• Exercise
Quote every line of the data below as it stands, omitting pictures.

• Records to process
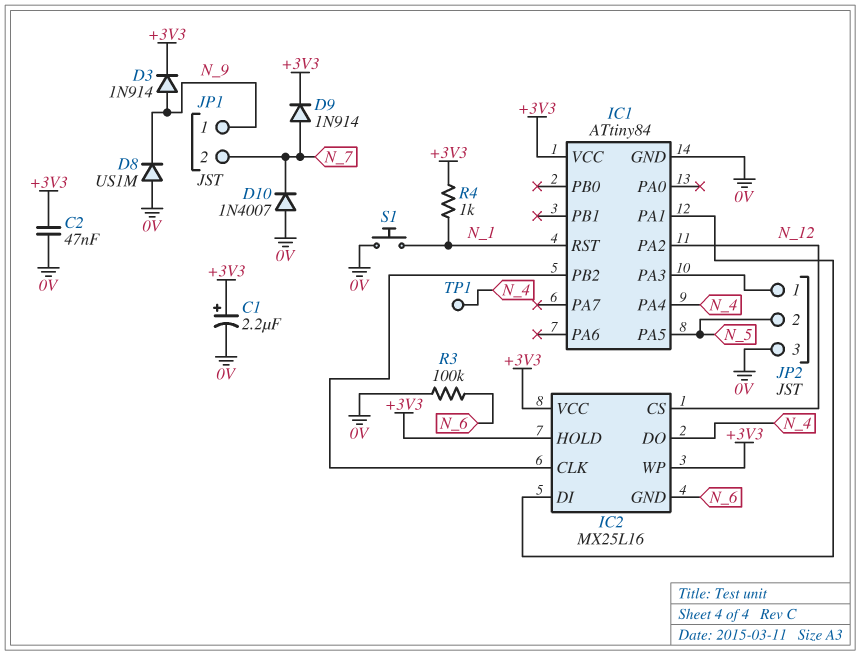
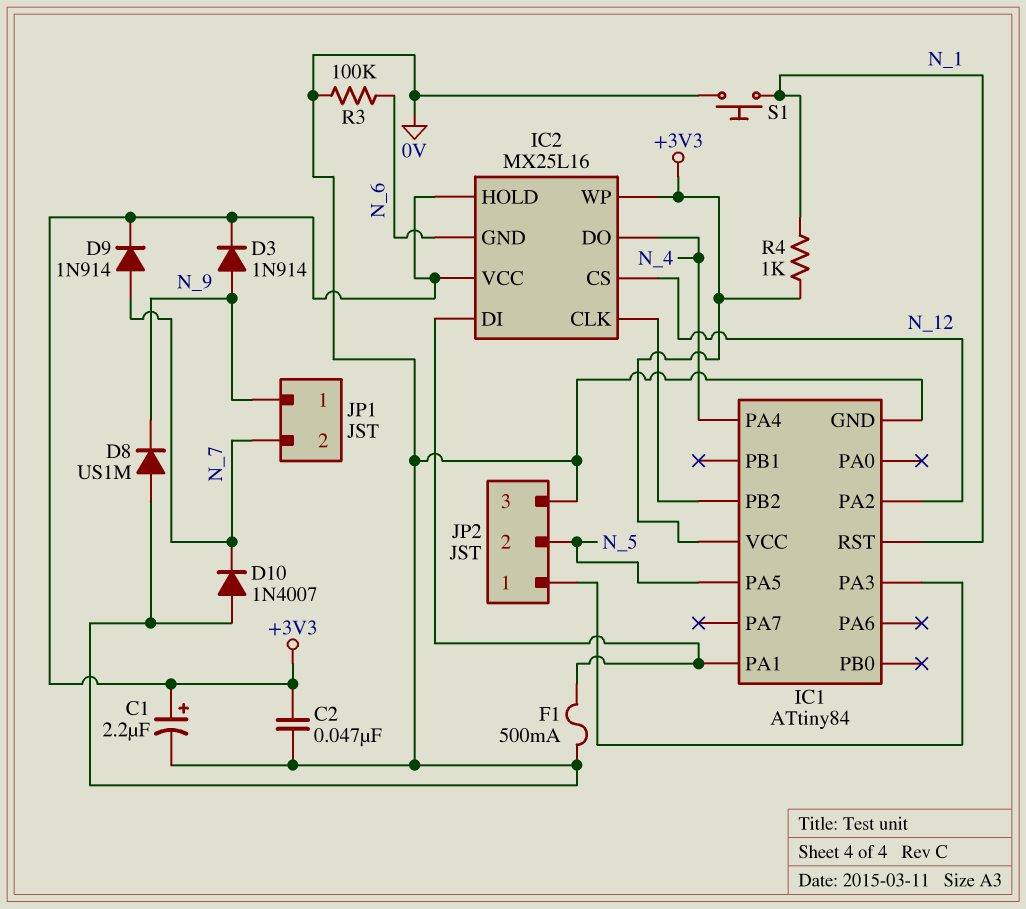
F1: none -> 500mA (0V, IC1/PA1)
TP1: test point (N_4) -> none

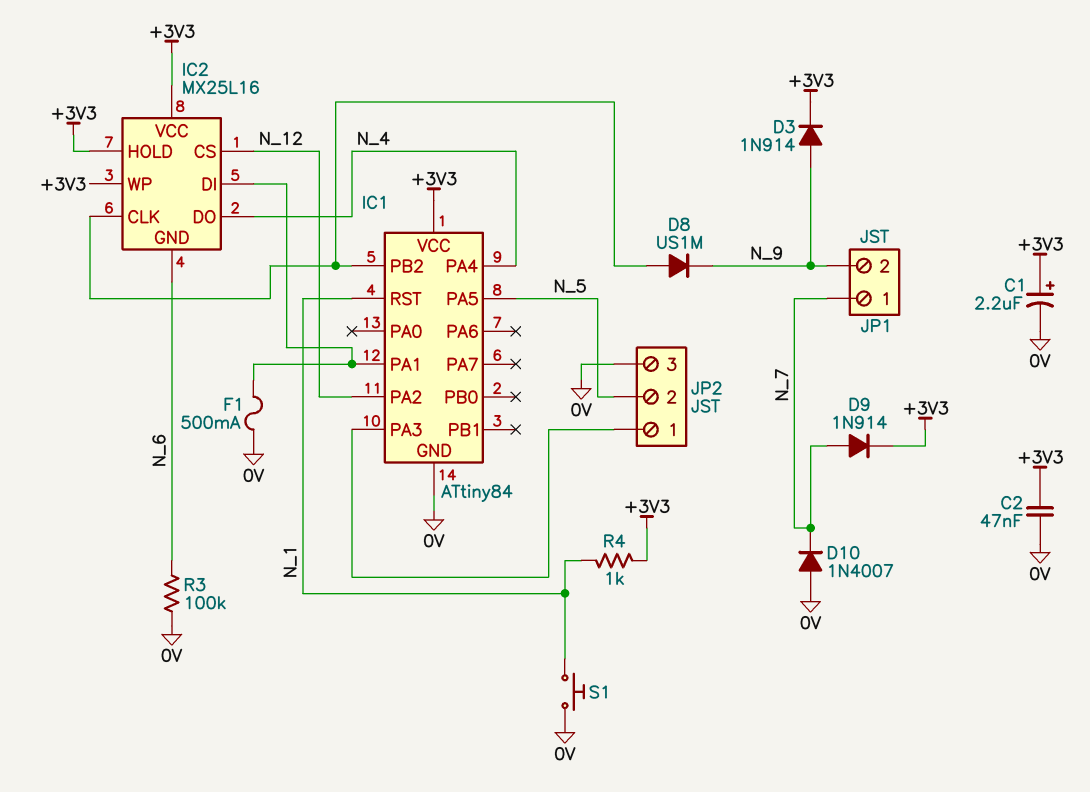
D8: diode US1M (A 0V, K N_9) -> diode US1M (A IC1/PB2, K N_9)
JP1 pin 1: N_9 -> N_7
JP1 pin 2: N_7 -> N_9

• Completed task
F1: none -> 500mA (0V, IC1/PA1)
TP1: test point (N_4) -> none

D8: diode US1M (A 0V, K N_9) -> diode US1M (A IC1/PB2, K N_9)
JP1 pin 1: N_9 -> N_7
JP1 pin 2: N_7 -> N_9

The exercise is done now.